An exact copy of the listing below is the answer, with the pictures removed.

## Information provided
######

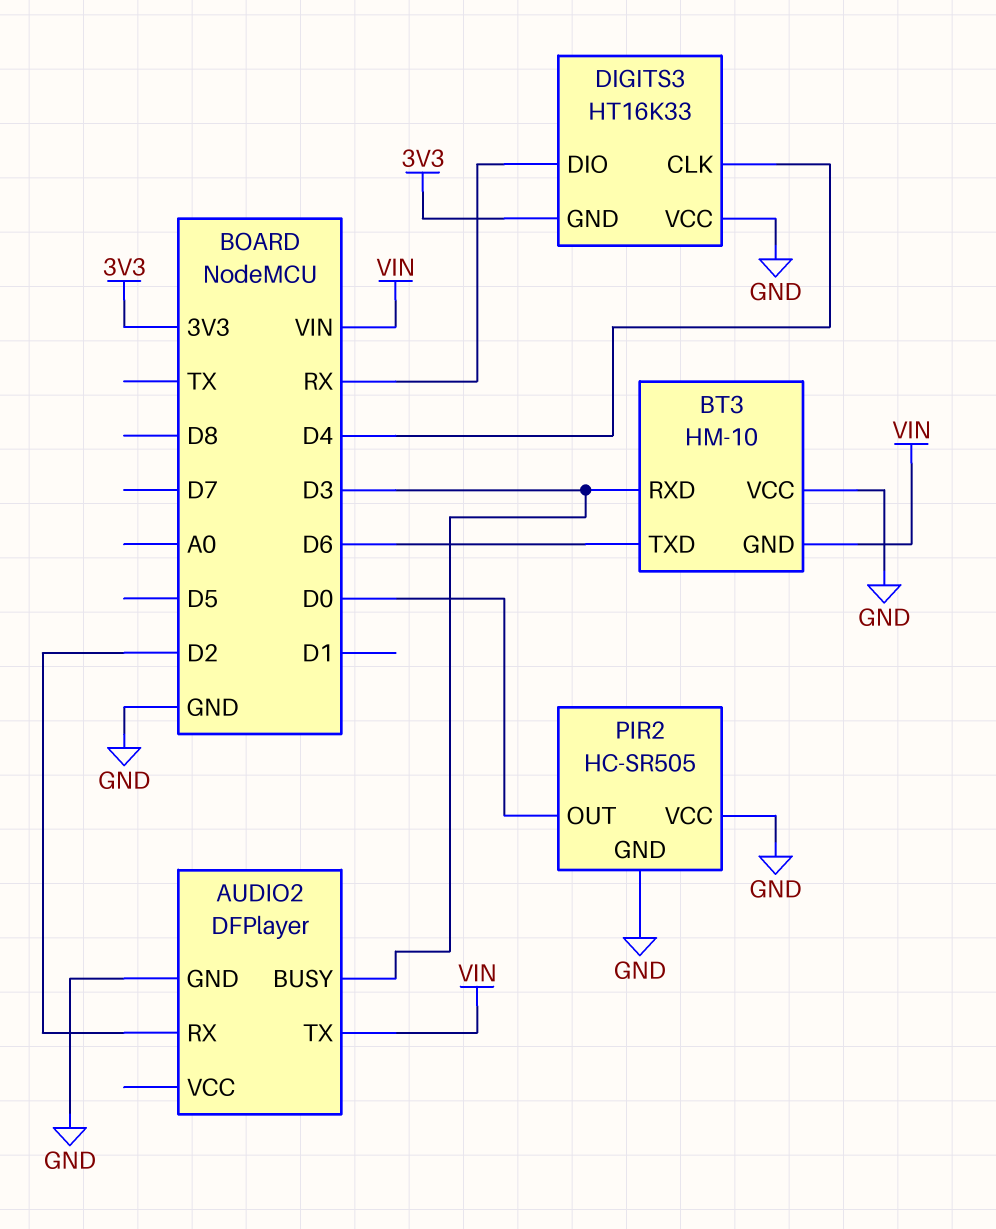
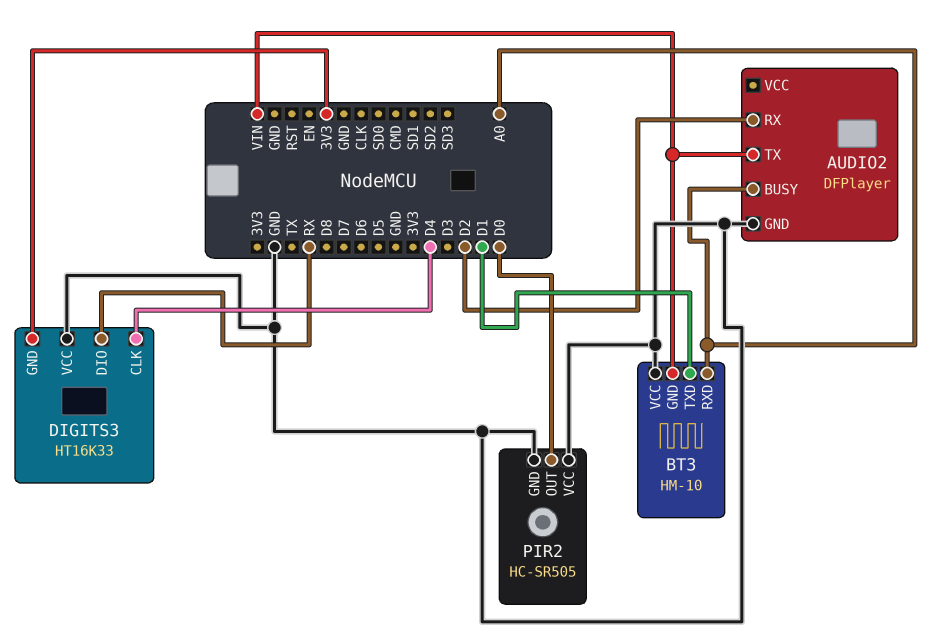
AUDIO2 pin BUSY: D3 -> A0
BT3 pin RXD: D3 -> A0
BT3 pin TXD: D6 -> D1

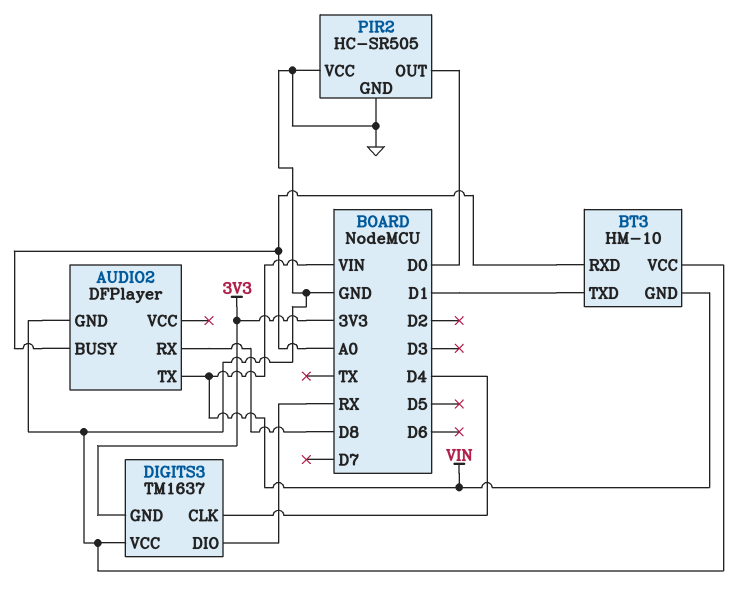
AUDIO2 pin RX: D2 -> D8
DIGITS3: HT16K33 -> TM1637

######

## Completed exercise
AUDIO2 pin BUSY: D3 -> A0
BT3 pin RXD: D3 -> A0
BT3 pin TXD: D6 -> D1

AUDIO2 pin RX: D2 -> D8
DIGITS3: HT16K33 -> TM1637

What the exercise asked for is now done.